- _WHAT THE TASK REQUIRES_: Your answer is the lines below, exactly, from the one that contains "U6: XOR (in" through the one that contains "U7: buffer (in", both included.
[INPUT DATA — start]
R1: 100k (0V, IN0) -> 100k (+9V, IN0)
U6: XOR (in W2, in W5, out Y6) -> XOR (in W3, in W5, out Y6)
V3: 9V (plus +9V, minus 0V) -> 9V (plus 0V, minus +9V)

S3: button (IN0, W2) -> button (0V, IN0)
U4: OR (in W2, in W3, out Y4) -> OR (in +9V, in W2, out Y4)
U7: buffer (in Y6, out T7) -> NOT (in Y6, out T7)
[INPUT DATA — finish]
[INPUT DATA — start]
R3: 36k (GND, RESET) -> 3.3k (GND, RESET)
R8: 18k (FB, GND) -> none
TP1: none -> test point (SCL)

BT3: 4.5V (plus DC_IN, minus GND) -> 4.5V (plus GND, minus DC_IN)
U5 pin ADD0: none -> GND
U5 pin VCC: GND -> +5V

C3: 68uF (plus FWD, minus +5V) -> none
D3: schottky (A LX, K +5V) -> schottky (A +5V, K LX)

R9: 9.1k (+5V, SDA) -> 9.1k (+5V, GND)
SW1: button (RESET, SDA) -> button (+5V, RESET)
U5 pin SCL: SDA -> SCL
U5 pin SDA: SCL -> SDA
[INPUT DATA — finish]
[INPUT DATA — start]
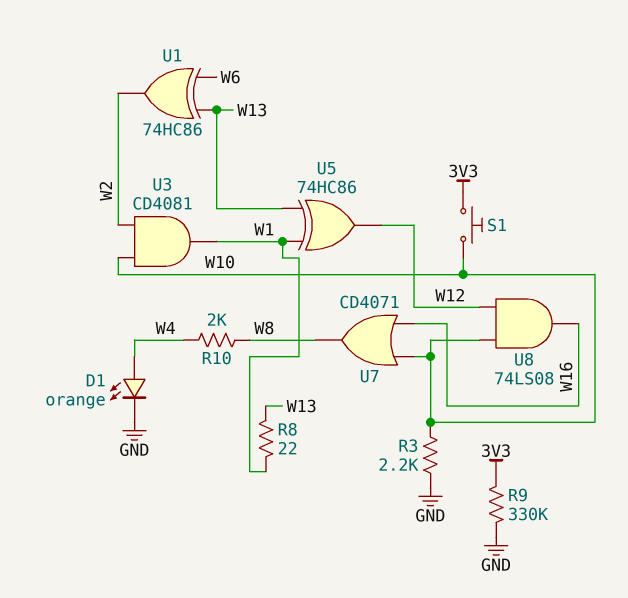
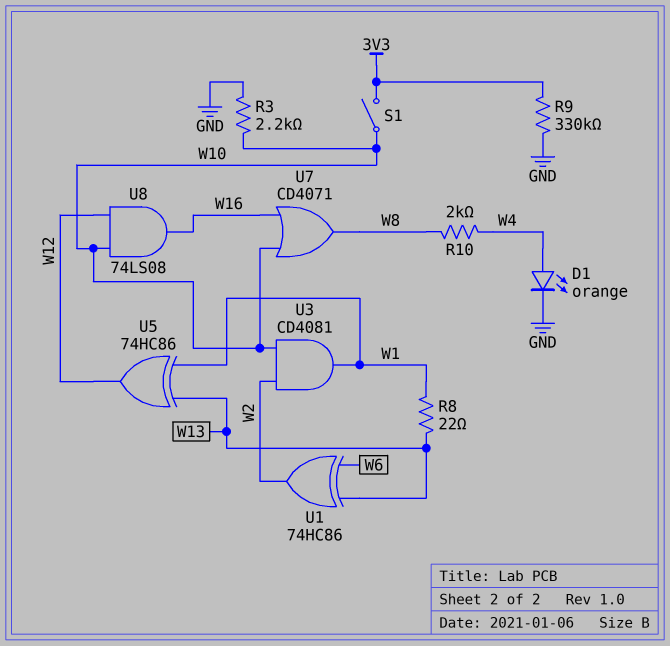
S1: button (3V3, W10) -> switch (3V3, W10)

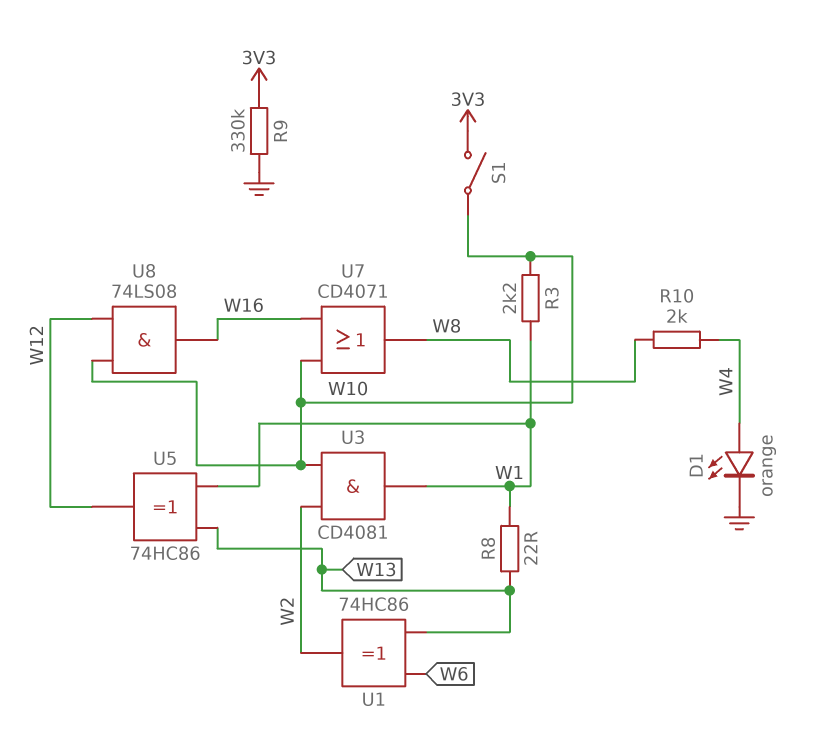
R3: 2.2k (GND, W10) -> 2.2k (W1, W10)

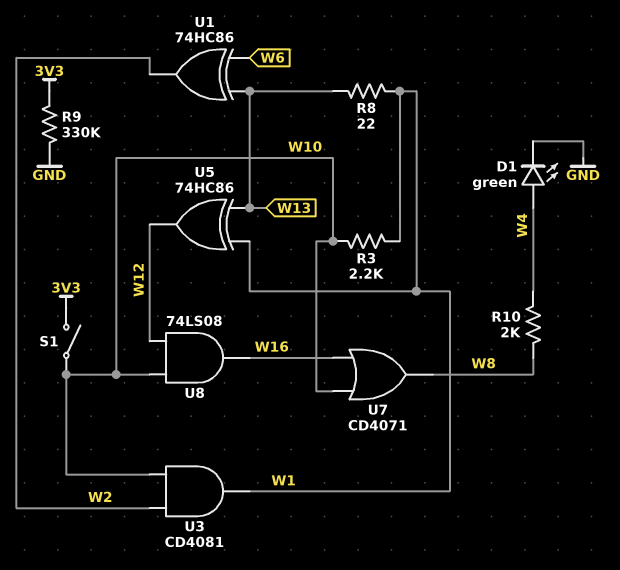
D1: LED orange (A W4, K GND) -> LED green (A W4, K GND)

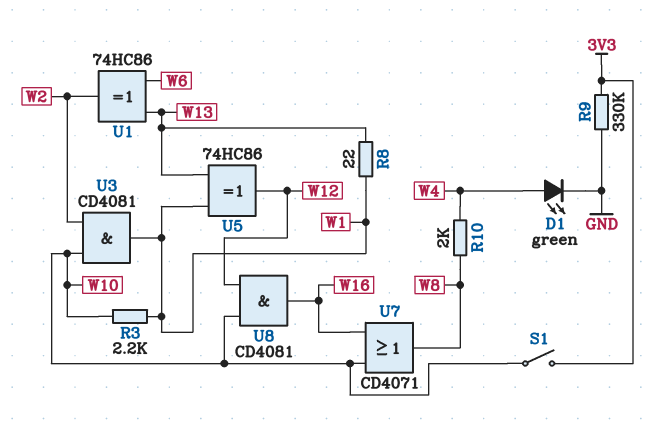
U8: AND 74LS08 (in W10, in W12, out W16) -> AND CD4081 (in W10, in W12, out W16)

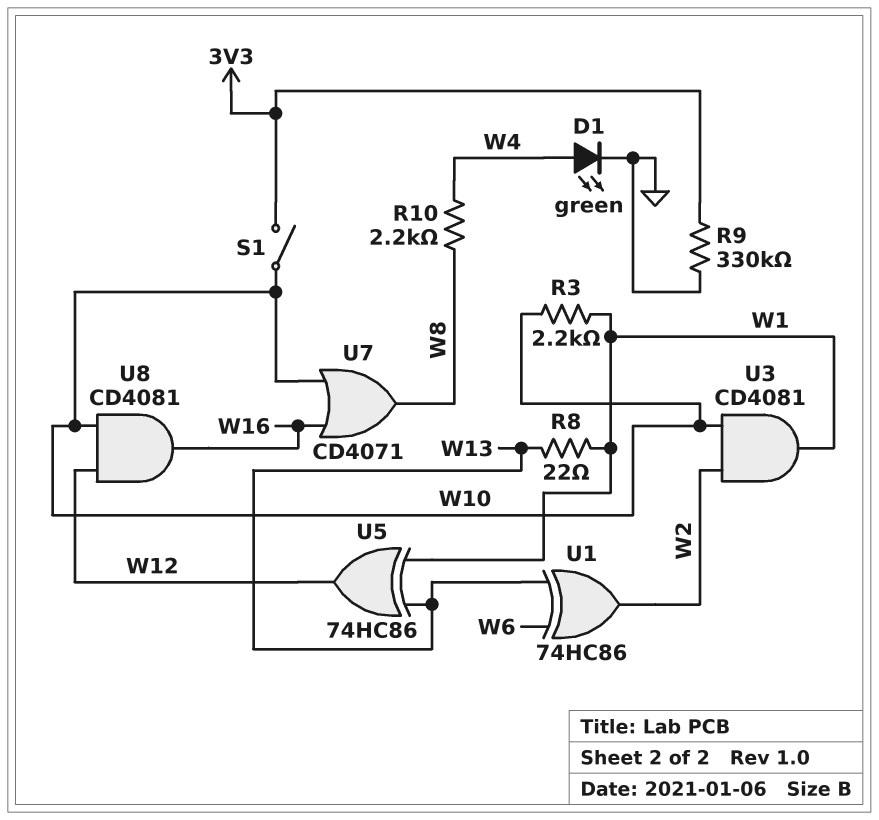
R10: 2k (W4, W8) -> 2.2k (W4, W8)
[INPUT DATA — finish]
- _OUTPUT FOR THIS TASK_:
U6: XOR (in W2, in W5, out Y6) -> XOR (in W3, in W5, out Y6)
V3: 9V (plus +9V, minus 0V) -> 9V (plus 0V, minus +9V)

S3: button (IN0, W2) -> button (0V, IN0)
U4: OR (in W2, in W3, out Y4) -> OR (in +9V, in W2, out Y4)
U7: buffer (in Y6, out T7) -> NOT (in Y6, out T7)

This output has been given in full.